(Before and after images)
★ ★ ★ ★
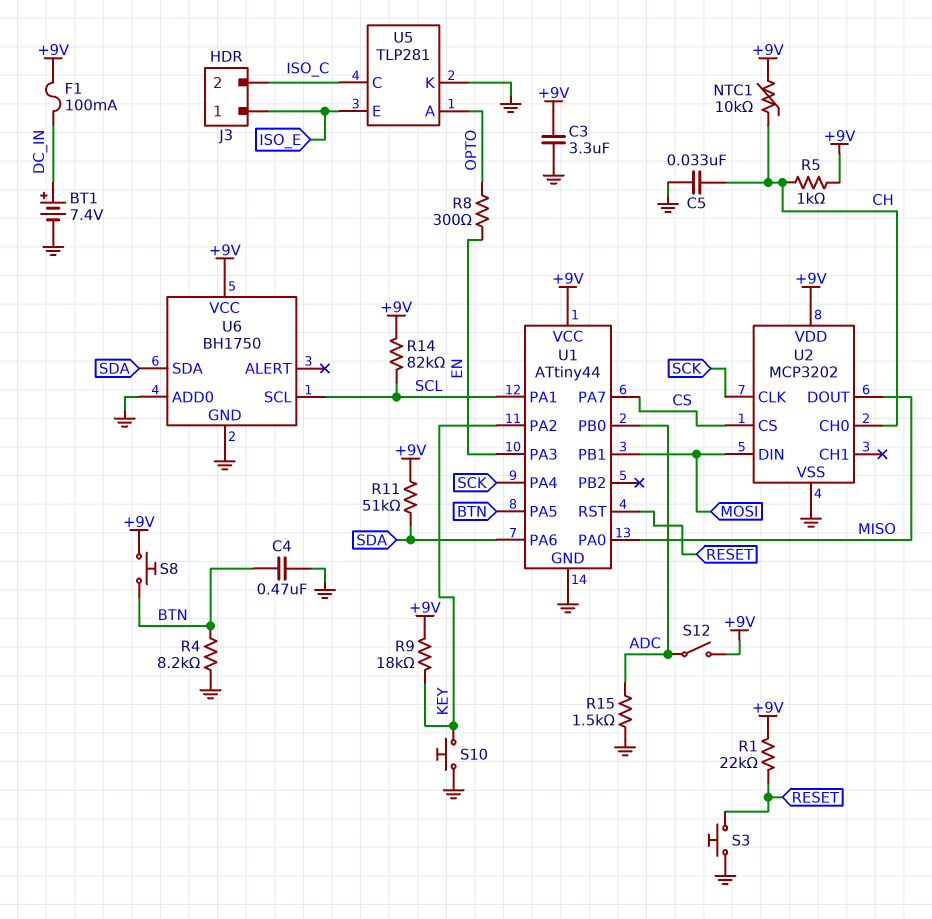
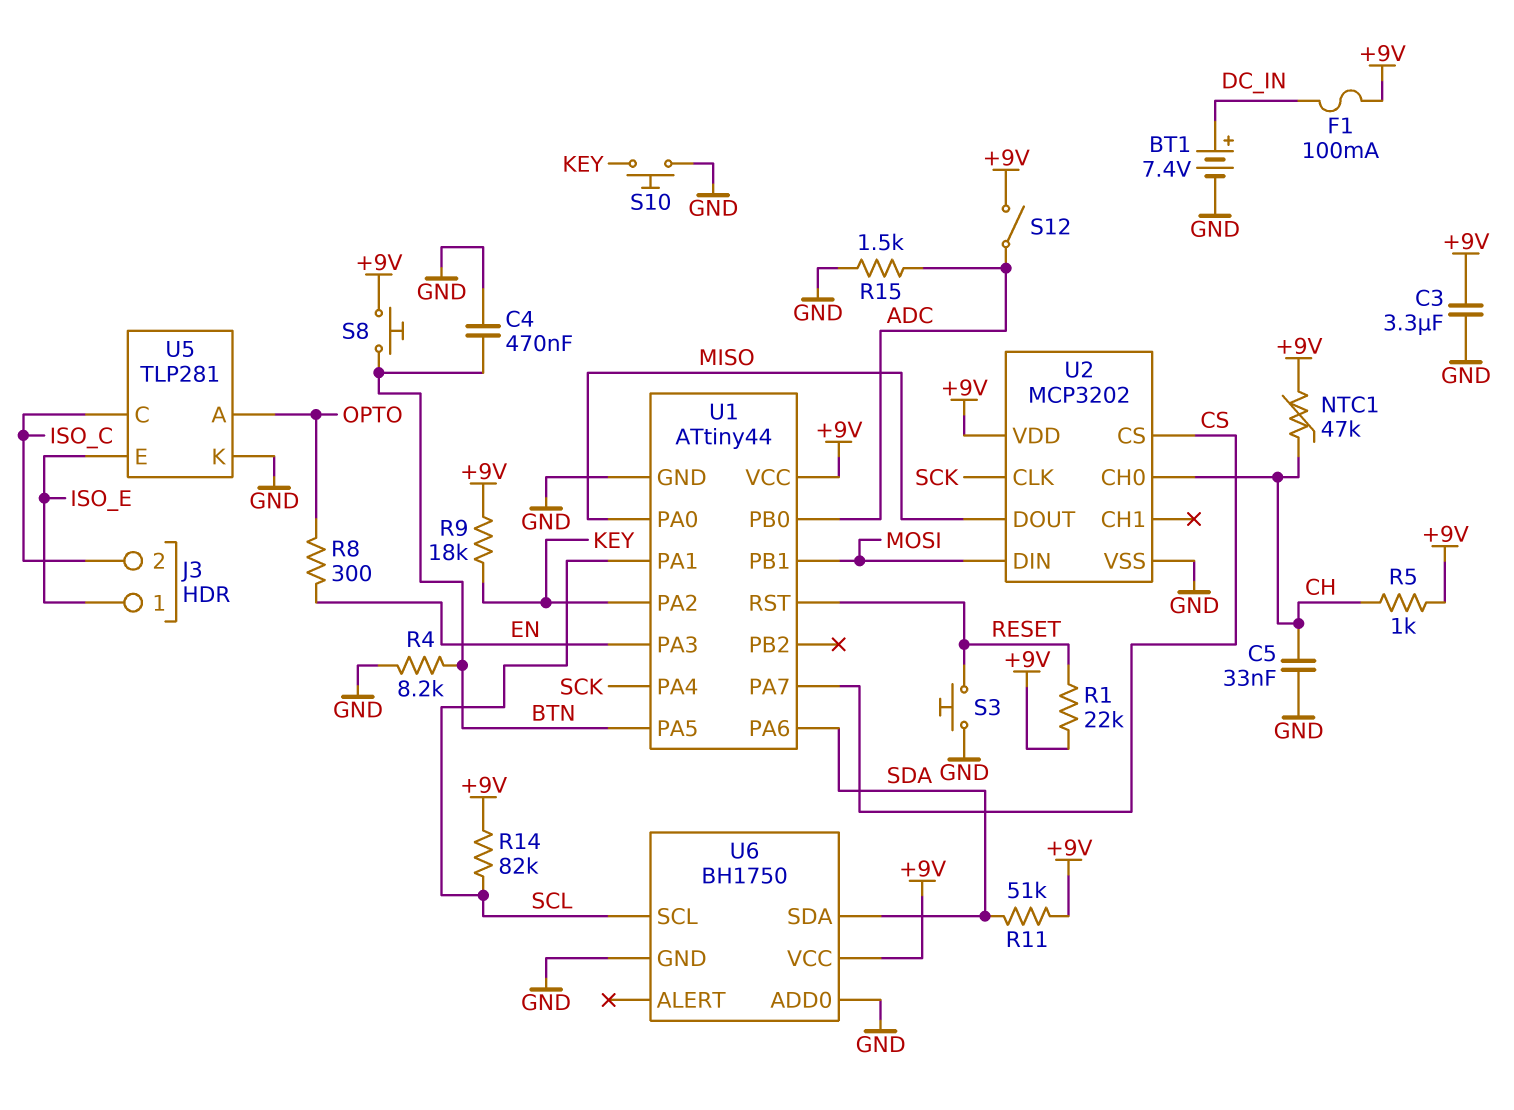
NTC1: 10k (+9V, CH) -> 47k (+9V, CH)

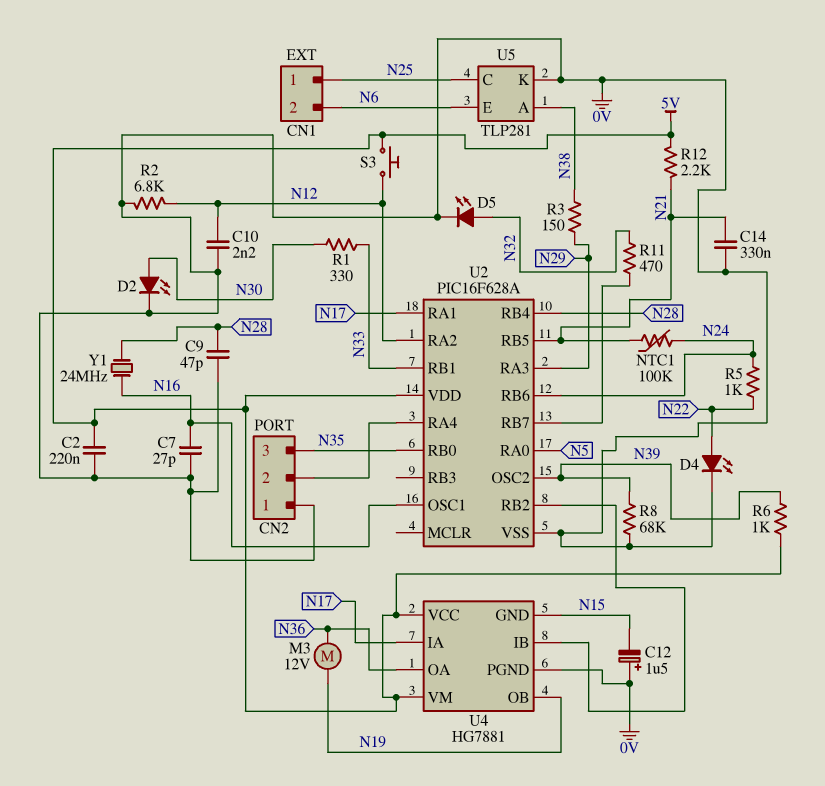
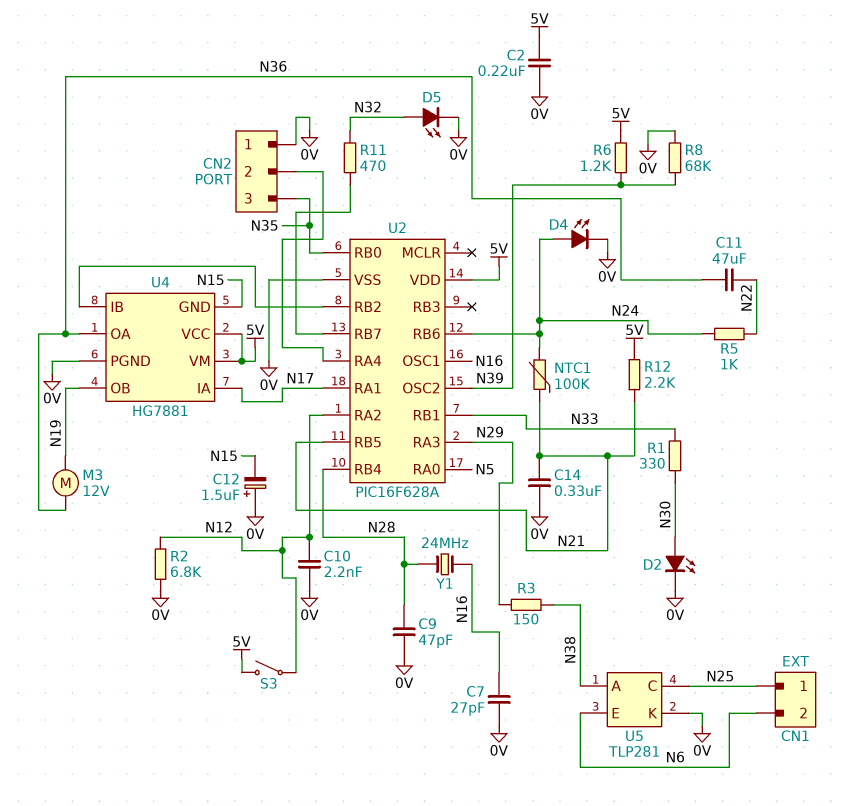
C11: none -> 47uF (N22, N36)
D4: LED (A N22, K 0V) -> LED (A N24, K 0V)
R6: 1k (5V, N39) -> 1.2k (5V, N39)
S3: button (5V, N12) -> switch (5V, N12)

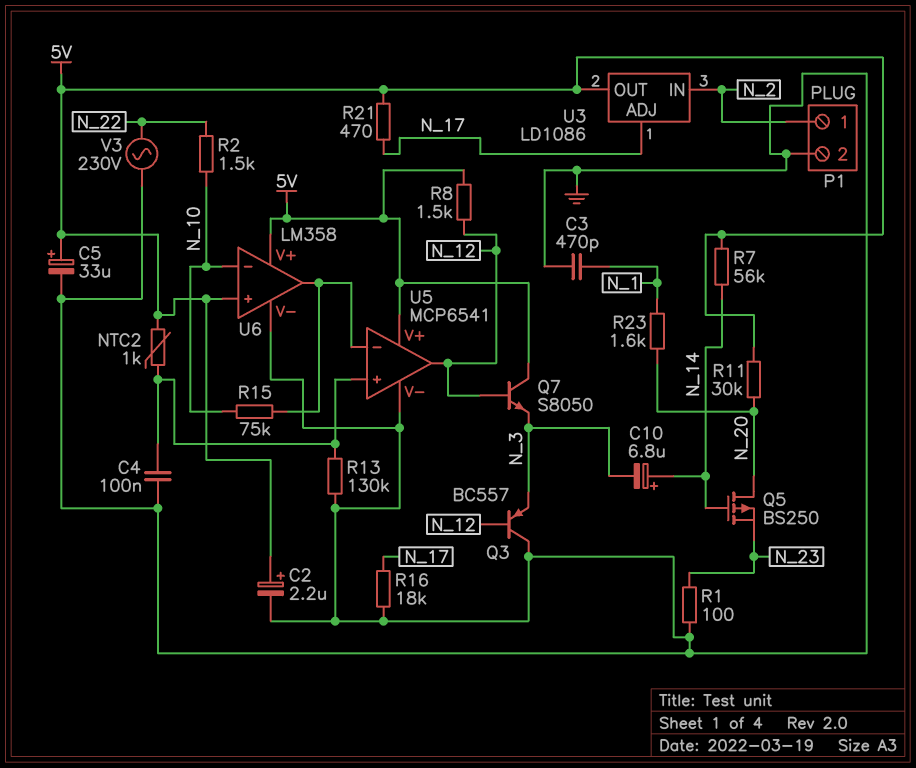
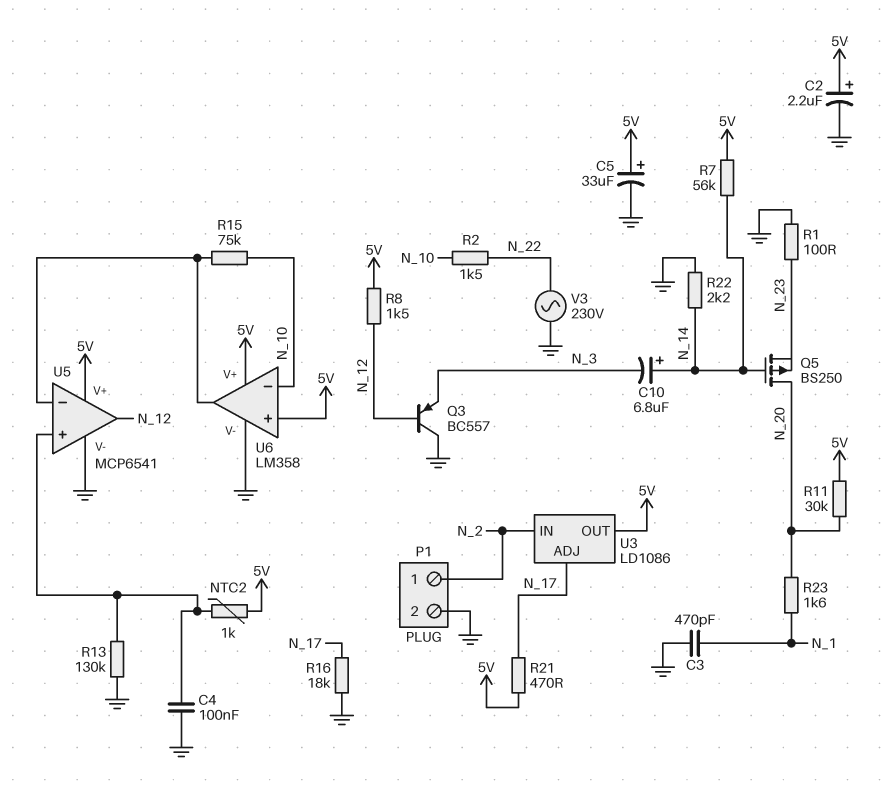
Q7: NPN S8050 (B N_12, C 5V, E N_3) -> none
R22: none -> 2.2k (GND, N_14)

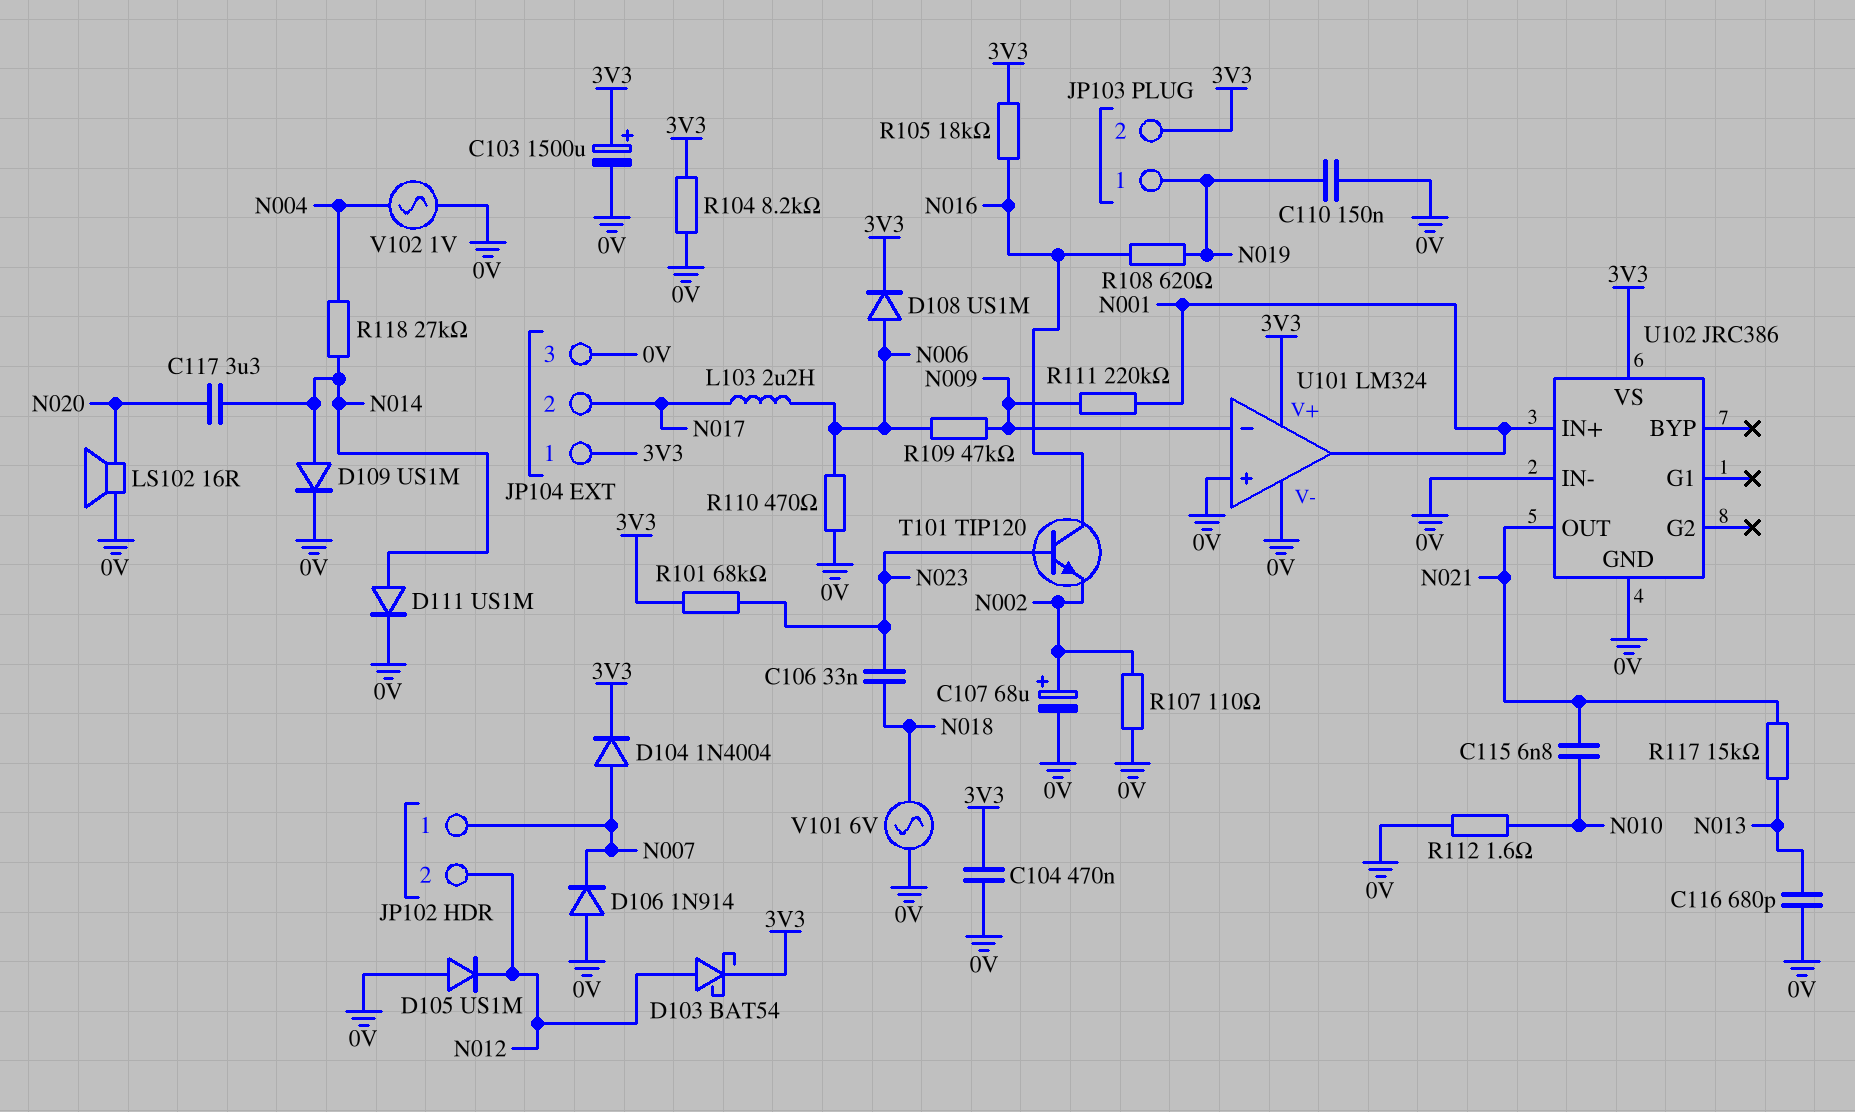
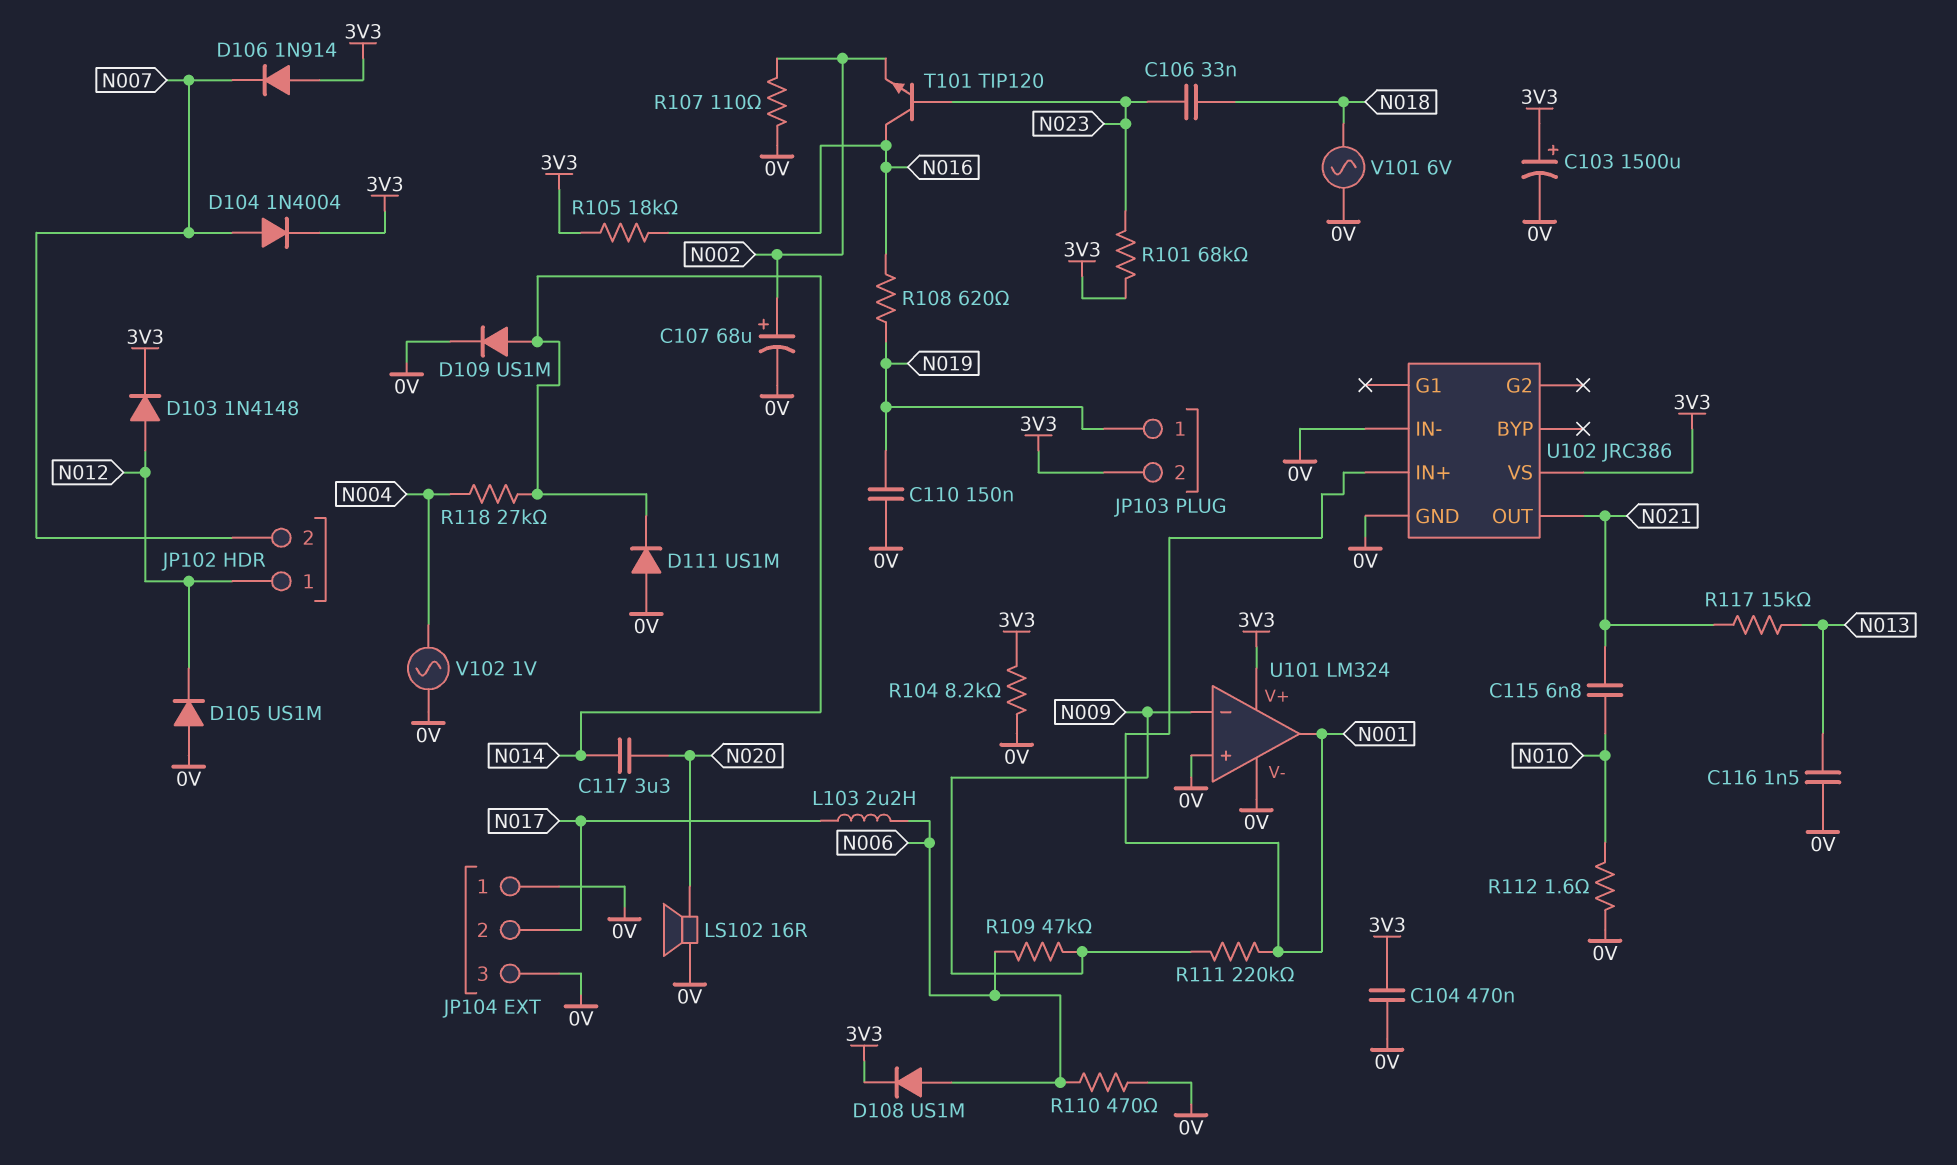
C116: 680pF (0V, N013) -> 1.5nF (0V, N013)
D103: schottky BAT54 (A N012, K 3V3) -> diode 1N4148 (A N012, K 3V3)
D106: diode 1N914 (A 0V, K N007) -> diode 1N914 (A 3V3, K N007)
D111: diode US1M (A N014, K 0V) -> diode US1M (A 0V, K N014)
JP102 pin 1: N007 -> N012
JP102 pin 2: N012 -> N007
JP104 pin 1: 3V3 -> 0V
★ ★ ★ ★
WHAT IS EXPECTED: Transcribe all of the records exactly, without reproducing their pictures.

EXPECTED ANSWER:
NTC1: 10k (+9V, CH) -> 47k (+9V, CH)

C11: none -> 47uF (N22, N36)
D4: LED (A N22, K 0V) -> LED (A N24, K 0V)
R6: 1k (5V, N39) -> 1.2k (5V, N39)
S3: button (5V, N12) -> switch (5V, N12)

Q7: NPN S8050 (B N_12, C 5V, E N_3) -> none
R22: none -> 2.2k (GND, N_14)

C116: 680pF (0V, N013) -> 1.5nF (0V, N013)
D103: schottky BAT54 (A N012, K 3V3) -> diode 1N4148 (A N012, K 3V3)
D106: diode 1N914 (A 0V, K N007) -> diode 1N914 (A 3V3, K N007)
D111: diode US1M (A N014, K 0V) -> diode US1M (A 0V, K N014)
JP102 pin 1: N007 -> N012
JP102 pin 2: N012 -> N007
JP104 pin 1: 3V3 -> 0V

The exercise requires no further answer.